> _To do_: Please reproduce the items from the first line through the line holding "17: (219, 609)", inclusive, substituting "upper-left" for "top-left" and changing nothing else. Give only those lines.

** Start Exercise inputs **

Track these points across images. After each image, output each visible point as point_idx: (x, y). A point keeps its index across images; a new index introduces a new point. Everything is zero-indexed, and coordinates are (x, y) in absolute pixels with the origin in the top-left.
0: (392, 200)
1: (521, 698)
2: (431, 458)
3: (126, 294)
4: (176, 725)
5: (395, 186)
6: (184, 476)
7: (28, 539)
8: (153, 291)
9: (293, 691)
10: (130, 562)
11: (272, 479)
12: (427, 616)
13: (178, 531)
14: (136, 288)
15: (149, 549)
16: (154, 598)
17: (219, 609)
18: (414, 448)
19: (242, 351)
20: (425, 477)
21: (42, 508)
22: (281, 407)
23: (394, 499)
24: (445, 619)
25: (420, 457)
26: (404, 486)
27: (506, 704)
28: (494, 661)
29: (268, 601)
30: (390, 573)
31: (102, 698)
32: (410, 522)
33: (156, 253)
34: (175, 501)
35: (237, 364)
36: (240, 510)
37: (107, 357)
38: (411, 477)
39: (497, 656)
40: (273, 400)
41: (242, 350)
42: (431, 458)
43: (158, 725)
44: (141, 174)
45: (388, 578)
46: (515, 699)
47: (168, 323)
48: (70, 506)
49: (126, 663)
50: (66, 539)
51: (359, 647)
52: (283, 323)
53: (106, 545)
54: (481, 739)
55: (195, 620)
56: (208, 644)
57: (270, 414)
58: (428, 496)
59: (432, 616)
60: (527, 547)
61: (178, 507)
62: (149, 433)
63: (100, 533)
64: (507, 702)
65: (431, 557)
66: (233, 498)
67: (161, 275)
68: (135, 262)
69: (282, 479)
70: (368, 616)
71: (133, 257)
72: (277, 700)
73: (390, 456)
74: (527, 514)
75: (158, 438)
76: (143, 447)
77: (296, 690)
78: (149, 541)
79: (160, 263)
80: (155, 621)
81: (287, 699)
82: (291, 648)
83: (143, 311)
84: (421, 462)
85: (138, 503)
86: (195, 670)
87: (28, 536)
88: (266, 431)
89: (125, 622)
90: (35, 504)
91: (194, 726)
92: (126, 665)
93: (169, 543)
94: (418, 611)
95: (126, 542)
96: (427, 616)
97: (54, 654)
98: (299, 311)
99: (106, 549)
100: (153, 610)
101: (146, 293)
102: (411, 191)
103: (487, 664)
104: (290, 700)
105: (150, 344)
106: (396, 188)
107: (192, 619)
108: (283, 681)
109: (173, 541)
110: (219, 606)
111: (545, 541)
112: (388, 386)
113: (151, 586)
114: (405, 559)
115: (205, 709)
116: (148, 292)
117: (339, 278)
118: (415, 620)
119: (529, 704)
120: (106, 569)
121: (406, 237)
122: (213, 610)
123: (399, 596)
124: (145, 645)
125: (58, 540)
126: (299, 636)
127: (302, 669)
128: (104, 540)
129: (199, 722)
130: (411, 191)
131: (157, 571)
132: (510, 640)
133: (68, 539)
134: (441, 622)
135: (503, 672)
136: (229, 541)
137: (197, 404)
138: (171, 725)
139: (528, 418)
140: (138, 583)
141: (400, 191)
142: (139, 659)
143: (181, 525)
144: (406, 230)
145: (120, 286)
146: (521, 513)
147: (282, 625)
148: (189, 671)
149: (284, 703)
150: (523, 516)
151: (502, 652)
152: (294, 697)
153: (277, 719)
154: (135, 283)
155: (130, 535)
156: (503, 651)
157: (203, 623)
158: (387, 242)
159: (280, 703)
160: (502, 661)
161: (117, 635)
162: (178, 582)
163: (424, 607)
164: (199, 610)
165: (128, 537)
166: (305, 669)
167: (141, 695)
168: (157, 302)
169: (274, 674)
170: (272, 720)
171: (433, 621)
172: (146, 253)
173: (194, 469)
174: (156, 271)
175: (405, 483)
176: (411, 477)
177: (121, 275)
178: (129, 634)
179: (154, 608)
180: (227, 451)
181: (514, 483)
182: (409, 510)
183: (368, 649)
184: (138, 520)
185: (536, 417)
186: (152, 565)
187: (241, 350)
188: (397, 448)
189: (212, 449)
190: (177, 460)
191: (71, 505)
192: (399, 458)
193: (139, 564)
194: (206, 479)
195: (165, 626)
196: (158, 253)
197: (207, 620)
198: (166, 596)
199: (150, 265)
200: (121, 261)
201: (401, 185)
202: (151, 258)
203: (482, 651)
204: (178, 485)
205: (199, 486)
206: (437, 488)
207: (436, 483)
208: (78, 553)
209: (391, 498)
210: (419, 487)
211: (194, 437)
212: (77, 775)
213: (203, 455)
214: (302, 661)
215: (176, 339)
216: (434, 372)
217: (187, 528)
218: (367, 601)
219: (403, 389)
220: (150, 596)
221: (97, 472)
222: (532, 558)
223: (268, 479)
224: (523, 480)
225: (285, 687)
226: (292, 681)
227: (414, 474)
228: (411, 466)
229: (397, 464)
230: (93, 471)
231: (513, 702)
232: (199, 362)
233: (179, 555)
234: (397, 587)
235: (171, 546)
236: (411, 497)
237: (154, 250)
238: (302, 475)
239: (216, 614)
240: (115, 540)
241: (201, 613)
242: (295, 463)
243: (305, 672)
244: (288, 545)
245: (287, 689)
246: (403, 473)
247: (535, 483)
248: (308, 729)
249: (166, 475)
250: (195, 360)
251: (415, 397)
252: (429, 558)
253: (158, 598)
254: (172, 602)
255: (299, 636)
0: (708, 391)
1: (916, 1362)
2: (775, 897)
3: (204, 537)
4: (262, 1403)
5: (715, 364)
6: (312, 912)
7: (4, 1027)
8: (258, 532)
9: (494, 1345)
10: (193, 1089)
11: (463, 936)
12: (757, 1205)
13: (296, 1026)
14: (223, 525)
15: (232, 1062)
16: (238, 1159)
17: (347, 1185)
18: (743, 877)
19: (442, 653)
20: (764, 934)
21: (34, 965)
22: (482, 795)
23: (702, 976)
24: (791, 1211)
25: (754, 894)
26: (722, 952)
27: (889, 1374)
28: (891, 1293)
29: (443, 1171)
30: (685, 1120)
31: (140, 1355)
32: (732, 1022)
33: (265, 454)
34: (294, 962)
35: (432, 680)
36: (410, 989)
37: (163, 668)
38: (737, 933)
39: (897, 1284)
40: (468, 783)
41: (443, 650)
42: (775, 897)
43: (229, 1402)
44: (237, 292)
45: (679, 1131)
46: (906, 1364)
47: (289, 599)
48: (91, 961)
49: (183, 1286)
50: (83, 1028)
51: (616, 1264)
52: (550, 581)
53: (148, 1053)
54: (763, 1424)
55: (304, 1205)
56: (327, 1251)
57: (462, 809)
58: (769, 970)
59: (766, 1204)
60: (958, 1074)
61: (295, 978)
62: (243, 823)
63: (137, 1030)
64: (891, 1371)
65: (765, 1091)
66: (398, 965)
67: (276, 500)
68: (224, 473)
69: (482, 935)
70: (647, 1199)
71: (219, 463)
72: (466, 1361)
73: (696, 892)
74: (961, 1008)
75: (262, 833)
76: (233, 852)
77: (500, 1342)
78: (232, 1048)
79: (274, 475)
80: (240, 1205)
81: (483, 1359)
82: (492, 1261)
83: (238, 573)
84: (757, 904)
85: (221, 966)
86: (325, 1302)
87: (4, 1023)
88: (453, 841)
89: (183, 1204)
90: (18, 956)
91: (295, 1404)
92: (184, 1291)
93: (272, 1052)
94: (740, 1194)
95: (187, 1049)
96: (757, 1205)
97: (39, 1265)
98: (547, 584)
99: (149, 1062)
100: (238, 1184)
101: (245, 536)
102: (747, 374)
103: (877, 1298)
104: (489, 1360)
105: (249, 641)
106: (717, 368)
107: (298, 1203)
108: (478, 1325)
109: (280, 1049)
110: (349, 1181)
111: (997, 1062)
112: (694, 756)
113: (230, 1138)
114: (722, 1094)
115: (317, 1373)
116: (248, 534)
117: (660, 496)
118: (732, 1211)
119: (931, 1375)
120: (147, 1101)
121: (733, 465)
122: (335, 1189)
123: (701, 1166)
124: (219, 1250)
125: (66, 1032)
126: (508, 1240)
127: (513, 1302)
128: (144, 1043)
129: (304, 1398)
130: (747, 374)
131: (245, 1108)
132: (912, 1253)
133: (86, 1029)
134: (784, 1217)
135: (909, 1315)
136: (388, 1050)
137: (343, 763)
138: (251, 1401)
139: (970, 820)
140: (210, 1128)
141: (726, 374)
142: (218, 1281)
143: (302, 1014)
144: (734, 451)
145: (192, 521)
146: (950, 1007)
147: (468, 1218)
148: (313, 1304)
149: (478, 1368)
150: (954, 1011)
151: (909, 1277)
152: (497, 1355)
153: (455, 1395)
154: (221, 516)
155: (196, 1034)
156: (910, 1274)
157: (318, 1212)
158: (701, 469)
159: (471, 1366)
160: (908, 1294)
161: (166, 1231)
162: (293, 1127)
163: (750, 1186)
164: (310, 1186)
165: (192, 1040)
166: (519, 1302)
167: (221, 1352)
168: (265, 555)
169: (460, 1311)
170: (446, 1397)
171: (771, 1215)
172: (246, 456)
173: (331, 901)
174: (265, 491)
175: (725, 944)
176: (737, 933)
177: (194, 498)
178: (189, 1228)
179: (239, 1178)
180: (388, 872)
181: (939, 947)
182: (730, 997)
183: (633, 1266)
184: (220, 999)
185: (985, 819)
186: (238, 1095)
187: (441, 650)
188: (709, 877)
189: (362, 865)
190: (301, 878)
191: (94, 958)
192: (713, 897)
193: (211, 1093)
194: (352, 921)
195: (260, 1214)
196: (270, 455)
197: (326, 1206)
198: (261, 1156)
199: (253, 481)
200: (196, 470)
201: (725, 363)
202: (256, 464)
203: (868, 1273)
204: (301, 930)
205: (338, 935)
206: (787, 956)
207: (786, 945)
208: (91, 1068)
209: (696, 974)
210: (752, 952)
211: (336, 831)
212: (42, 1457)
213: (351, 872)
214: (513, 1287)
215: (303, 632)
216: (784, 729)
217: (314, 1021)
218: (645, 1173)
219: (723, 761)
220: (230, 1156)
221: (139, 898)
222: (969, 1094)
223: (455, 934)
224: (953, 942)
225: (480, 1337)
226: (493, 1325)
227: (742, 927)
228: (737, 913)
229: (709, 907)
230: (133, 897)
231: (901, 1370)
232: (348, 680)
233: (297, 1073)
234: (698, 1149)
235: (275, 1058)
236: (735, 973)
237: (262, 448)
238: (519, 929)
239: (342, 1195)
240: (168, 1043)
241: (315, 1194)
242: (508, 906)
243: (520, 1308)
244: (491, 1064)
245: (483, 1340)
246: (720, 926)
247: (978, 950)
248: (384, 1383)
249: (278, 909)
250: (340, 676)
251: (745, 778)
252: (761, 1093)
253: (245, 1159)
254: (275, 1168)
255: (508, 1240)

** End Exercise inputs **

> _Answer to this exercise_:
Track these points across images. After each image, output each visible point as point_idx: (x, y). A point keeps its index across images; a new index introduces a new point. Everything is zero-indexed, and coordinates are (x, y) in absolute pixels with the origin in the upper-left.
0: (392, 200)
1: (521, 698)
2: (431, 458)
3: (126, 294)
4: (176, 725)
5: (395, 186)
6: (184, 476)
7: (28, 539)
8: (153, 291)
9: (293, 691)
10: (130, 562)
11: (272, 479)
12: (427, 616)
13: (178, 531)
14: (136, 288)
15: (149, 549)
16: (154, 598)
17: (219, 609)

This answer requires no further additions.